» **WHAT IS REQUIRED**: Below are records; copy exactly the line containing "C4: 2.2nF (BUF, ZOB) -> 220nF (BUF, ZOB)" and every line after it, through the last.

Edit tracking data:
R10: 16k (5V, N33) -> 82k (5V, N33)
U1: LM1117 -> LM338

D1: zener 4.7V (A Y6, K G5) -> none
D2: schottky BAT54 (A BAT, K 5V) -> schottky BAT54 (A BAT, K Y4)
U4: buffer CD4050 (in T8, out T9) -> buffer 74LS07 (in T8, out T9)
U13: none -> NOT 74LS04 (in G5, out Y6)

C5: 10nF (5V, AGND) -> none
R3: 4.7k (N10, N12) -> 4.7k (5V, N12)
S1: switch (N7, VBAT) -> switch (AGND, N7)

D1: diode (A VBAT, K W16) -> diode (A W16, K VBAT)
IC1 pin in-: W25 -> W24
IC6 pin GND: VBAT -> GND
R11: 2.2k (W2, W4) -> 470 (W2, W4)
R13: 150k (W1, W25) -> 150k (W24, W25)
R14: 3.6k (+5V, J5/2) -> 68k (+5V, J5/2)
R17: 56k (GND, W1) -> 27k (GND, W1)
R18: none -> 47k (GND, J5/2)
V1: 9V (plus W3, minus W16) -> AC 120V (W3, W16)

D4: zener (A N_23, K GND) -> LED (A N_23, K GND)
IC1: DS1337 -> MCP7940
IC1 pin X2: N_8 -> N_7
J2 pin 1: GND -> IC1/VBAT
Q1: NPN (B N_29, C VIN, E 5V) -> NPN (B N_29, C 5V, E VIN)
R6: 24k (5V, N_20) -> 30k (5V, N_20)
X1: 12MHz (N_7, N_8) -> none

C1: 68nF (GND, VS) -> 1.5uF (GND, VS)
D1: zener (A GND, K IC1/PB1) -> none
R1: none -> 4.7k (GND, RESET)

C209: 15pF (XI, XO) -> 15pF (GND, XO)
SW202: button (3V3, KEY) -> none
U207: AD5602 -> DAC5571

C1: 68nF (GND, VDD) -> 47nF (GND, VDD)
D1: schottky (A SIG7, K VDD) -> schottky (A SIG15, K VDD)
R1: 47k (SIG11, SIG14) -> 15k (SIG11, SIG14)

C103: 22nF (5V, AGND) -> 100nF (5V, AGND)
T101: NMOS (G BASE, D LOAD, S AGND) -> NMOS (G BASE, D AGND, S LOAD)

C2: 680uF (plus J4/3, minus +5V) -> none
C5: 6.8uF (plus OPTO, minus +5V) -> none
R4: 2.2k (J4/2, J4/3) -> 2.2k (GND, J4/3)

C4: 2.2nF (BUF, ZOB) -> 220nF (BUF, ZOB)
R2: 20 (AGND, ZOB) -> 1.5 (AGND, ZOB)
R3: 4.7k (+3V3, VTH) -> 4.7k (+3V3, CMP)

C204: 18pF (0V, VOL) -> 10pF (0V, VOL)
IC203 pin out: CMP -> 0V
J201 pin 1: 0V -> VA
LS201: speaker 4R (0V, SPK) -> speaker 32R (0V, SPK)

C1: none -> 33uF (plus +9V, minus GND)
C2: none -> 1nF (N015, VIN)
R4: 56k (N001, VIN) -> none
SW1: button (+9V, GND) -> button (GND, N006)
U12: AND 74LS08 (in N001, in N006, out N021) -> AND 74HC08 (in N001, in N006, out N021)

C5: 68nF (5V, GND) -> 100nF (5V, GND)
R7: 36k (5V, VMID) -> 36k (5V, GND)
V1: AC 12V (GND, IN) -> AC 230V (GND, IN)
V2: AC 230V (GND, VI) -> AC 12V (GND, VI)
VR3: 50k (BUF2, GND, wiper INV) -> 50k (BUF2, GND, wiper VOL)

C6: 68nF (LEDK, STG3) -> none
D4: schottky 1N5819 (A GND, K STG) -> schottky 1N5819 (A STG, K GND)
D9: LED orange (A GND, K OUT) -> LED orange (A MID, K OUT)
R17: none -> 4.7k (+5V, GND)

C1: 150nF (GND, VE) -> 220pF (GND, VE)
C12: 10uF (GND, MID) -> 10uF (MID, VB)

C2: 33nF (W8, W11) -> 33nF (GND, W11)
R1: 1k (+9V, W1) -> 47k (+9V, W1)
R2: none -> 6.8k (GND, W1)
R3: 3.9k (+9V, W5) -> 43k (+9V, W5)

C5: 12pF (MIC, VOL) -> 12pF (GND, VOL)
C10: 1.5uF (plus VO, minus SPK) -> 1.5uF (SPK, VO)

» **RESPONSE TO THIS EXERCISE**:
C4: 2.2nF (BUF, ZOB) -> 220nF (BUF, ZOB)
R2: 20 (AGND, ZOB) -> 1.5 (AGND, ZOB)
R3: 4.7k (+3V3, VTH) -> 4.7k (+3V3, CMP)

C204: 18pF (0V, VOL) -> 10pF (0V, VOL)
IC203 pin out: CMP -> 0V
J201 pin 1: 0V -> VA
LS201: speaker 4R (0V, SPK) -> speaker 32R (0V, SPK)

C1: none -> 33uF (plus +9V, minus GND)
C2: none -> 1nF (N015, VIN)
R4: 56k (N001, VIN) -> none
SW1: button (+9V, GND) -> button (GND, N006)
U12: AND 74LS08 (in N001, in N006, out N021) -> AND 74HC08 (in N001, in N006, out N021)

C5: 68nF (5V, GND) -> 100nF (5V, GND)
R7: 36k (5V, VMID) -> 36k (5V, GND)
V1: AC 12V (GND, IN) -> AC 230V (GND, IN)
V2: AC 230V (GND, VI) -> AC 12V (GND, VI)
VR3: 50k (BUF2, GND, wiper INV) -> 50k (BUF2, GND, wiper VOL)

C6: 68nF (LEDK, STG3) -> none
D4: schottky 1N5819 (A GND, K STG) -> schottky 1N5819 (A STG, K GND)
D9: LED orange (A GND, K OUT) -> LED orange (A MID, K OUT)
R17: none -> 4.7k (+5V, GND)

C1: 150nF (GND, VE) -> 220pF (GND, VE)
C12: 10uF (GND, MID) -> 10uF (MID, VB)

C2: 33nF (W8, W11) -> 33nF (GND, W11)
R1: 1k (+9V, W1) -> 47k (+9V, W1)
R2: none -> 6.8k (GND, W1)
R3: 3.9k (+9V, W5) -> 43k (+9V, W5)

C5: 12pF (MIC, VOL) -> 12pF (GND, VOL)
C10: 1.5uF (plus VO, minus SPK) -> 1.5uF (SPK, VO)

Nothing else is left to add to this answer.